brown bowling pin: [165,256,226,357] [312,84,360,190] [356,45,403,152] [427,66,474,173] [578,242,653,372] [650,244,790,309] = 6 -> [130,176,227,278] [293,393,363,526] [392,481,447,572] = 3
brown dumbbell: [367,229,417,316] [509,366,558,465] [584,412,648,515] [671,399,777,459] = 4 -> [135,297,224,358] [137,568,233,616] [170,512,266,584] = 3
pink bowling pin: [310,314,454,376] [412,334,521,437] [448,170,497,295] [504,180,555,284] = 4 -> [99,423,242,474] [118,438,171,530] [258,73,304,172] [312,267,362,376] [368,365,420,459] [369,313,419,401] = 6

* * *

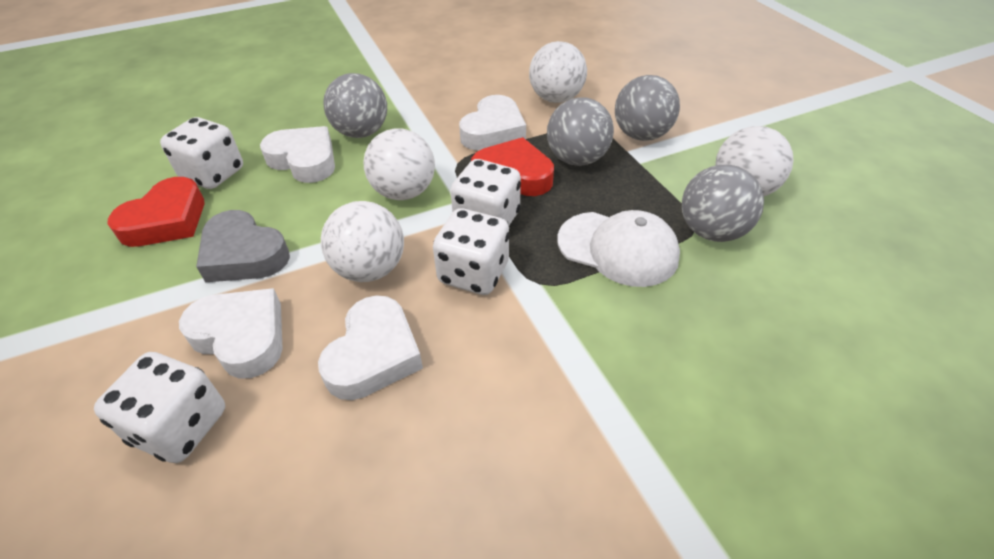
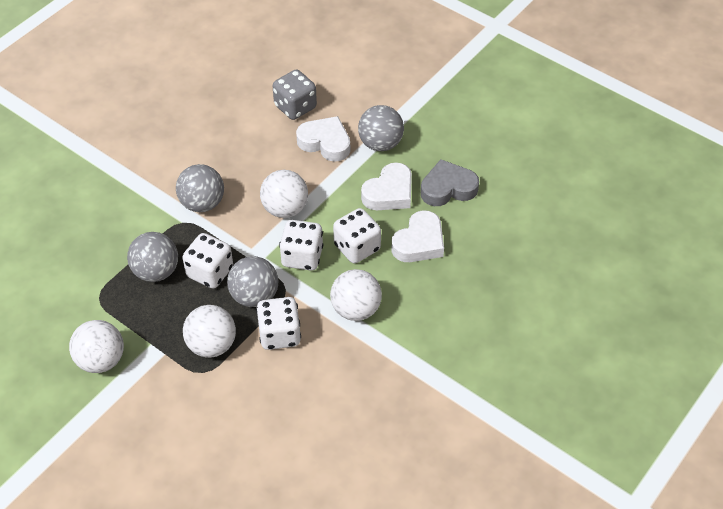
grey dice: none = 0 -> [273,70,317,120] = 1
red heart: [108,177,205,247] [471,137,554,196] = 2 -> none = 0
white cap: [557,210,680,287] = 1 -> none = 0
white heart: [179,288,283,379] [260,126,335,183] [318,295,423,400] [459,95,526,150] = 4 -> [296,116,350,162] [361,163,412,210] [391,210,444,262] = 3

▶ [WORK ORDER] What you give back must be the stretch above, starting at the line with "white cap: [557,210,680,287] = 1 -> none = 0" and ending at the line with "white heart: [179,288,283,379]", copied exactly.

▶ [REPLY]
white cap: [557,210,680,287] = 1 -> none = 0
white heart: [179,288,283,379] [260,126,335,183] [318,295,423,400] [459,95,526,150] = 4 -> [296,116,350,162] [361,163,412,210] [391,210,444,262] = 3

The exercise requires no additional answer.